YOUR INSTRUCTIONS: Starting with the line that contains "R101: 1k (DGND, RESET) -> 1k (FILT2, LAMP2)" and stopping after the line that contains "R1: 2k (+12V, VMID) -> 22k (+12V, VMID)", return each line below exactly as written, with no others.

Records from a data collection

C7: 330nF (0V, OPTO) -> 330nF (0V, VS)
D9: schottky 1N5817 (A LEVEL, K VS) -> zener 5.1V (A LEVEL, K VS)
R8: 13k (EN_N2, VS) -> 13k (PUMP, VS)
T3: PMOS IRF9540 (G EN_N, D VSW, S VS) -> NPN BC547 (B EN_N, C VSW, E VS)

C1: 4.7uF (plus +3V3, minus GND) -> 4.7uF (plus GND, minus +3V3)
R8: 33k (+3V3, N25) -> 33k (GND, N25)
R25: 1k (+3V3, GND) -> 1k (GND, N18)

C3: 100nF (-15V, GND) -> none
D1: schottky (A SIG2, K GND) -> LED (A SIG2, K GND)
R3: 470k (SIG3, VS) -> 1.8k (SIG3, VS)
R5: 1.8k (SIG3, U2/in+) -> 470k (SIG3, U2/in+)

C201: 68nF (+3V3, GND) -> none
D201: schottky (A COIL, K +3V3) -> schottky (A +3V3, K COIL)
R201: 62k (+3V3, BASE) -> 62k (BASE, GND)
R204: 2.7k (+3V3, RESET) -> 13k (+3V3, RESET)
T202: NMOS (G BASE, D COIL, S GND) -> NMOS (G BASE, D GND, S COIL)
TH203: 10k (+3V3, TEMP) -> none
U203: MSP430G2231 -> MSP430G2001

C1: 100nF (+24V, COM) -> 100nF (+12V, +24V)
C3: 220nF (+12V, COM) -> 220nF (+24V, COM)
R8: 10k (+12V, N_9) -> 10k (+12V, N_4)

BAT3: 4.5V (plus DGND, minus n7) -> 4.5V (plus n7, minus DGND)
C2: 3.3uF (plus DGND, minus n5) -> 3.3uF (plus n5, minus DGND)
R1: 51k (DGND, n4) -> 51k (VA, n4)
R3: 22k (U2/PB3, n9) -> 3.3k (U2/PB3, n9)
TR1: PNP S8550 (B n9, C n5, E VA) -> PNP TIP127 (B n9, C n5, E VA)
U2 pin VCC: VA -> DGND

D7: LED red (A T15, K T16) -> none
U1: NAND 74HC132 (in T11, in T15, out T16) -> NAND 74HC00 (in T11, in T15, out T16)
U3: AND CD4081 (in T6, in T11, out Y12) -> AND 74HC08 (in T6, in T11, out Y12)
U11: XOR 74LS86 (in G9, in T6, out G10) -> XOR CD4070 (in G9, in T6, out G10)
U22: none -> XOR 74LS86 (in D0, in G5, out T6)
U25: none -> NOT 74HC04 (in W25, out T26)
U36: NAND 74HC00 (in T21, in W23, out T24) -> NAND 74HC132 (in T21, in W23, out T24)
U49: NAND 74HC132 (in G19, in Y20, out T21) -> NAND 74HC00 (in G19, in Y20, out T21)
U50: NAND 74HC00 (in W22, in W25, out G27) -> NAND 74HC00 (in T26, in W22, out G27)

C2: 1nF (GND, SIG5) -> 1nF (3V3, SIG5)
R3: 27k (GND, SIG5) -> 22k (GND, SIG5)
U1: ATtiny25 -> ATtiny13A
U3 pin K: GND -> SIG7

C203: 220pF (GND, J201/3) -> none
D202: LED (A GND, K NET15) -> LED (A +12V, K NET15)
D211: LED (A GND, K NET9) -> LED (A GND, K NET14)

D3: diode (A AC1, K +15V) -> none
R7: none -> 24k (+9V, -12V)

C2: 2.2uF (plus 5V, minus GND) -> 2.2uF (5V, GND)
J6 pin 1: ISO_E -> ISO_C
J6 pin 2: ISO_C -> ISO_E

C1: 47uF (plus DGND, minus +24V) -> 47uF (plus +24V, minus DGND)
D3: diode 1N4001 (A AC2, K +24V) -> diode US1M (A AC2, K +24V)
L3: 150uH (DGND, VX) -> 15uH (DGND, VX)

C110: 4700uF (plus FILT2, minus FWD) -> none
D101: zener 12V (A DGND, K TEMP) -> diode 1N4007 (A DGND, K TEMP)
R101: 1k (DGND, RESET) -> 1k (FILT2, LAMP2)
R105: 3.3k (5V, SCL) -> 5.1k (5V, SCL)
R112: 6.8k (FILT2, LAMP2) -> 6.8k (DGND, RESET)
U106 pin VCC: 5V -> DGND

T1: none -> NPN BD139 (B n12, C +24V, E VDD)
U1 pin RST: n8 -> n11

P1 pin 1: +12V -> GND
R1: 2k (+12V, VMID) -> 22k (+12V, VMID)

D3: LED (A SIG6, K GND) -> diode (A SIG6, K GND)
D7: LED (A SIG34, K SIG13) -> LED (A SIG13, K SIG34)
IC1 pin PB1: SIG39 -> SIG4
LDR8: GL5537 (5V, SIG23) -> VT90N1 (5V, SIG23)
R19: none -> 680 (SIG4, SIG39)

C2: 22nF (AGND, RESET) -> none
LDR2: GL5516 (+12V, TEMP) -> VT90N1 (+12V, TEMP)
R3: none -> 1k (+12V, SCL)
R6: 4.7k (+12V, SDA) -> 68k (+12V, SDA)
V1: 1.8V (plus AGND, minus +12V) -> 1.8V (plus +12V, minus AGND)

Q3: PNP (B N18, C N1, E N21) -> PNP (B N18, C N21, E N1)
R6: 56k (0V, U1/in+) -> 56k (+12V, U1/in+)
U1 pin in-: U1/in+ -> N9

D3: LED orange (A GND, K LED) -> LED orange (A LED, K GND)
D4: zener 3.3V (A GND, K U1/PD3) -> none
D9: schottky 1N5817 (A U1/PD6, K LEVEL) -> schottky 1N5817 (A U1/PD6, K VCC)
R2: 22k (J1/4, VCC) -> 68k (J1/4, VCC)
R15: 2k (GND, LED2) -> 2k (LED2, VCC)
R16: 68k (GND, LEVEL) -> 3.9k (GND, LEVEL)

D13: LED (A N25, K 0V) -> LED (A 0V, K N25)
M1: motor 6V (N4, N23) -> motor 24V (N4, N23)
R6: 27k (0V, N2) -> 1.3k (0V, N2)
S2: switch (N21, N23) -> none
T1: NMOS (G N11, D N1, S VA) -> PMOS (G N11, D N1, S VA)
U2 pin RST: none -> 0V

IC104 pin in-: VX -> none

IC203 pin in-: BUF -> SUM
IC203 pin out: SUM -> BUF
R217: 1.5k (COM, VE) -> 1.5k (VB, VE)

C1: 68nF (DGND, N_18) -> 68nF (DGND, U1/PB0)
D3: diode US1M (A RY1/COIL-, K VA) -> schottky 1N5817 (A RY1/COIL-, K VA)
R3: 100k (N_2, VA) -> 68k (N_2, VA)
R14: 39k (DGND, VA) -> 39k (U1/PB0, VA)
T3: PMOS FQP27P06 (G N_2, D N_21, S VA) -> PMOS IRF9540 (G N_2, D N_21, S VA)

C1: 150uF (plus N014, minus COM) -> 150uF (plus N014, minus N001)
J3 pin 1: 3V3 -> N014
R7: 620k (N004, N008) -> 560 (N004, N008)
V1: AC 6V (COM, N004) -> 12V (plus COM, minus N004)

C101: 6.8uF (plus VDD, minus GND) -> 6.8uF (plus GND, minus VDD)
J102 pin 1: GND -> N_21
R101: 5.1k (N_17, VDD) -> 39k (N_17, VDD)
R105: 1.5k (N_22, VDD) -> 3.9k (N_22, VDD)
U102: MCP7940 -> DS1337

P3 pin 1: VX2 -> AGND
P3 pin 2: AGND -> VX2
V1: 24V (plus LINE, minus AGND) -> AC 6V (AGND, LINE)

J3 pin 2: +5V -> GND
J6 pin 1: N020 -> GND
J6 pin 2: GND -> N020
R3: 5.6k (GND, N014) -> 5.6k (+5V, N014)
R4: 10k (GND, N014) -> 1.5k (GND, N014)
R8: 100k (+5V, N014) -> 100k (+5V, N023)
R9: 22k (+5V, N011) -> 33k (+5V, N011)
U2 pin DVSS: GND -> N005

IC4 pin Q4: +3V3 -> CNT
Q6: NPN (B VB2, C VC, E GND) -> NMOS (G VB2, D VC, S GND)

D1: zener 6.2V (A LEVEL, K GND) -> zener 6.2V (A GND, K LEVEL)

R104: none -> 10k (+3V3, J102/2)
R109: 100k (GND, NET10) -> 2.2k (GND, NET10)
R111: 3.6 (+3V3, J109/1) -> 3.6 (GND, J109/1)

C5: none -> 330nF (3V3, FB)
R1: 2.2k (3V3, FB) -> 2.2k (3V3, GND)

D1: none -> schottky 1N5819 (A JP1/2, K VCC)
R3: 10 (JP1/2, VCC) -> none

TASK OUTPUT:
R101: 1k (DGND, RESET) -> 1k (FILT2, LAMP2)
R105: 3.3k (5V, SCL) -> 5.1k (5V, SCL)
R112: 6.8k (FILT2, LAMP2) -> 6.8k (DGND, RESET)
U106 pin VCC: 5V -> DGND

T1: none -> NPN BD139 (B n12, C +24V, E VDD)
U1 pin RST: n8 -> n11

P1 pin 1: +12V -> GND
R1: 2k (+12V, VMID) -> 22k (+12V, VMID)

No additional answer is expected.